An exact copy of the lines of the listing below between the "The camera went 65" line and the "The felt pen" line, both included, is the whole answer; please omit the pictures.

::: Task inputs :::

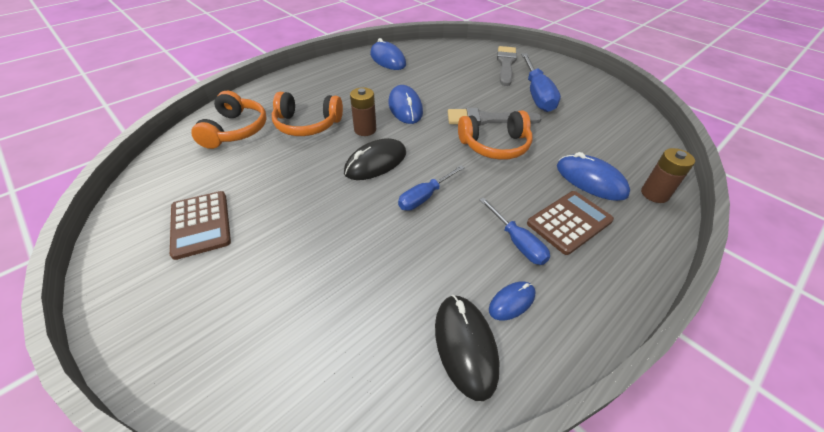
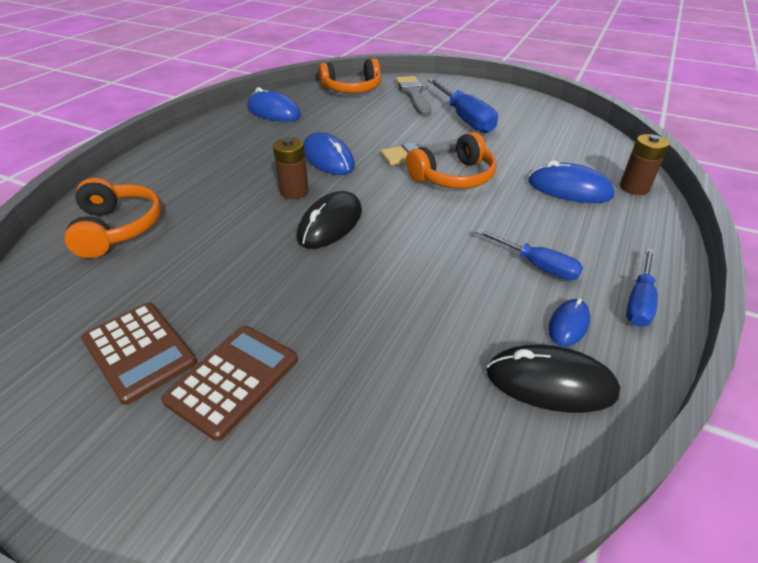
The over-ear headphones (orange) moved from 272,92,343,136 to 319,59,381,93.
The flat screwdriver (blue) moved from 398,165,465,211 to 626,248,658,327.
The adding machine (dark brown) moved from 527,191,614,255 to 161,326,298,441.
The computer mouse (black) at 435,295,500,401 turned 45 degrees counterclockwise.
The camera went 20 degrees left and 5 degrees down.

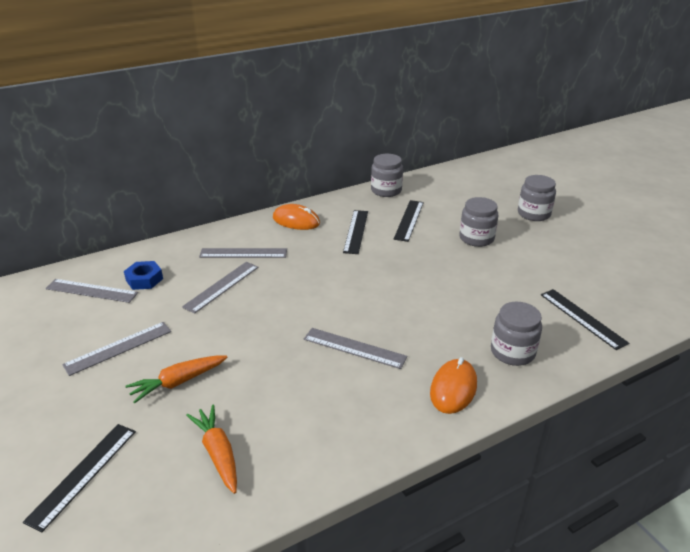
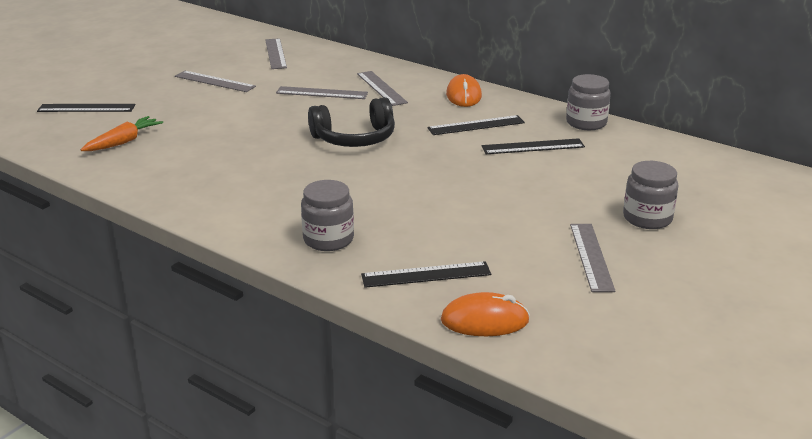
The hex nut (blue) at 124,261,163,290 disappeared.
The toy carrot (orange) at 125,355,228,403 disappeared.
The jam jar (gray) at 459,197,498,247 disappeared.
The over-ear headphones (black) at 308,97,395,147 appeared.
The ruler (gray) moved from 304,328,407,369 to 570,224,615,292.
The computer mouse (orange) moved from 430,357,477,414 to 441,292,530,336.
The ruler (black) at 541,289,629,350 turned 45 degrees clockwise.
The camera went 65 degrees right and 5 degrees down.

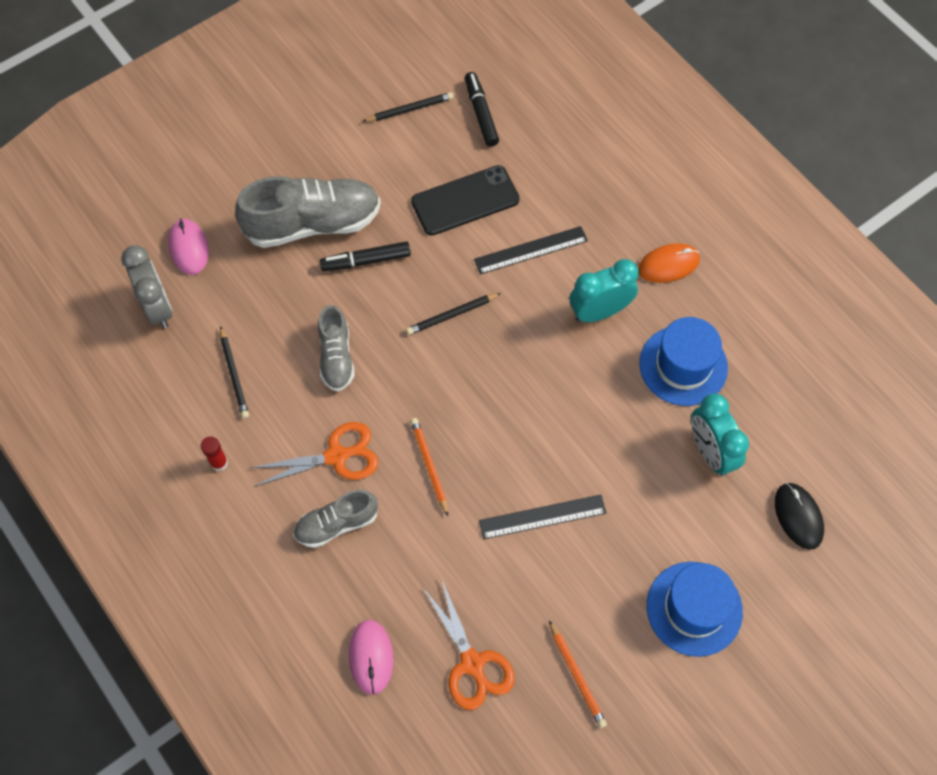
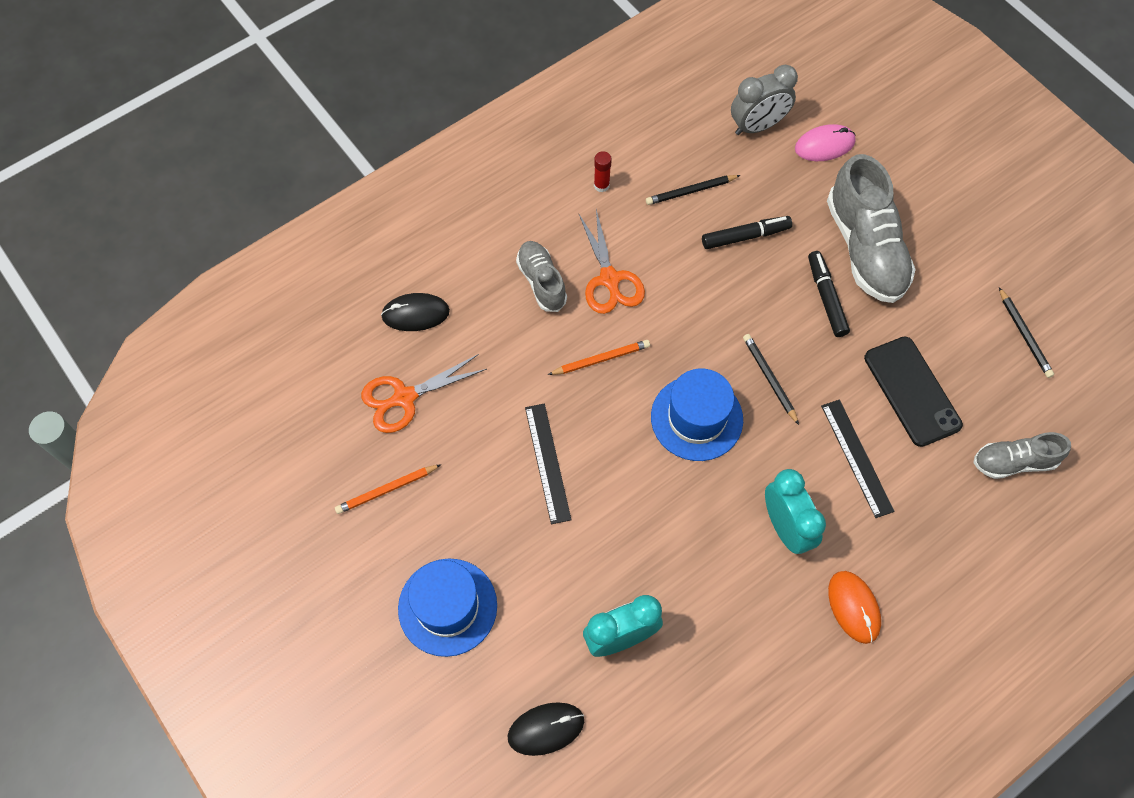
The lace-up shoe (gray) moved from 318,305,355,392 to 973,432,1071,479.
The felt pen (black) moved from 465,72,499,147 to 702,216,792,249.
The tall hat (blue) moved from 639,317,728,406 to 651,369,743,461.
The computer mouse (rosy) at 349,620,393,695 became the computer mouse (black) at 381,293,450,331.
The camera went 90 degrees right and 0 degrees up.

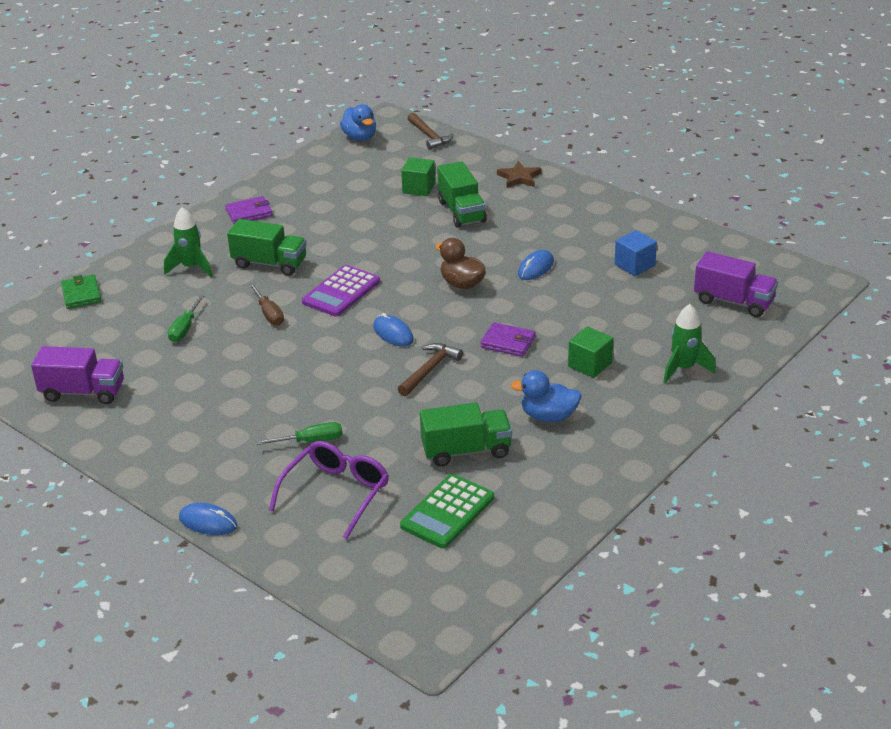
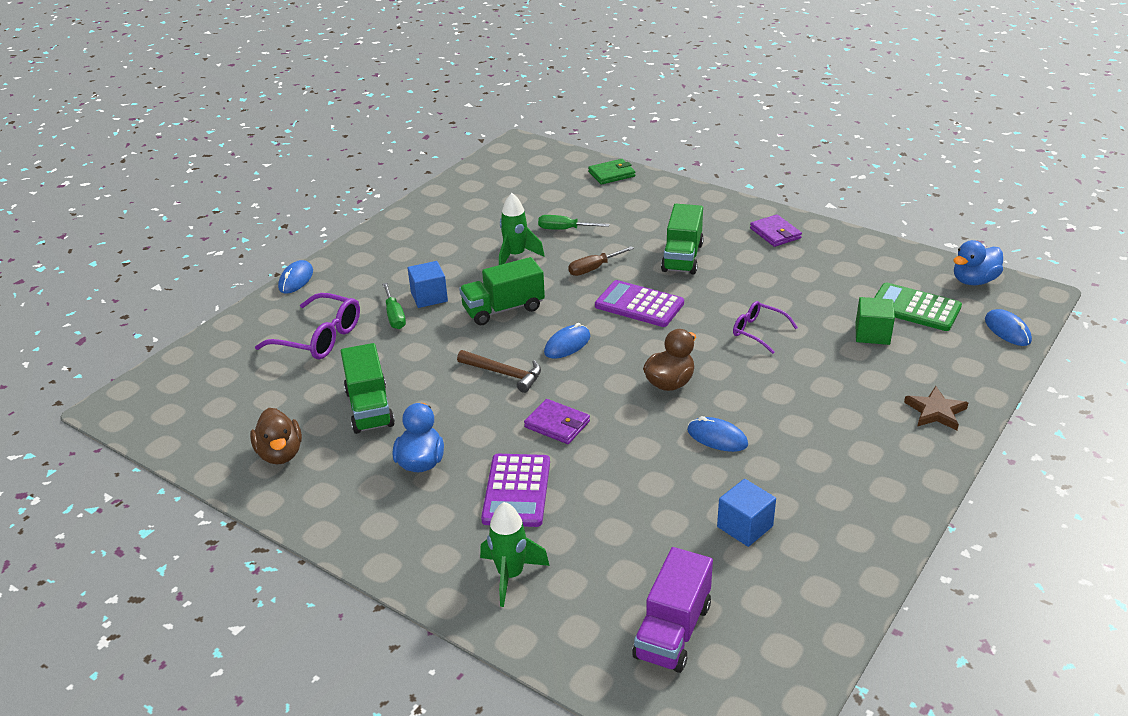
The toy truck (royal purple) at 31,346,124,404 disappeared.
The duck (dark brown) at 250,408,302,464 appeared.
The block (blue) at 408,261,448,308 appeared.
The glasses (royal purple) at 733,301,798,354 appeared.
The spaceship (leaf-green) moved from 164,207,212,277 to 499,193,545,265.
The adding machine (leaf-green) moved from 400,474,494,548 to 874,283,962,331.
The toy truck (leaf-green) moved from 437,161,487,228 to 459,257,545,326.
The carpenter's hammer (dark brown) at 407,113,454,150 was replaced by the computer mouse (blue) at 985,309,1032,346.
The block (leaf-green) at 568,326,613,378 was replaced by the adding machine (royal purple) at 481,454,550,527.
The billfold (royal purple) at 480,322,536,357 turned 75 degrees counterclockwise.
The camera went 85 degrees right and 0 degrees up.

:::

Result below:
The camera went 65 degrees right and 5 degrees down.

The lace-up shoe (gray) moved from 318,305,355,392 to 973,432,1071,479.
The felt pen (black) moved from 465,72,499,147 to 702,216,792,249.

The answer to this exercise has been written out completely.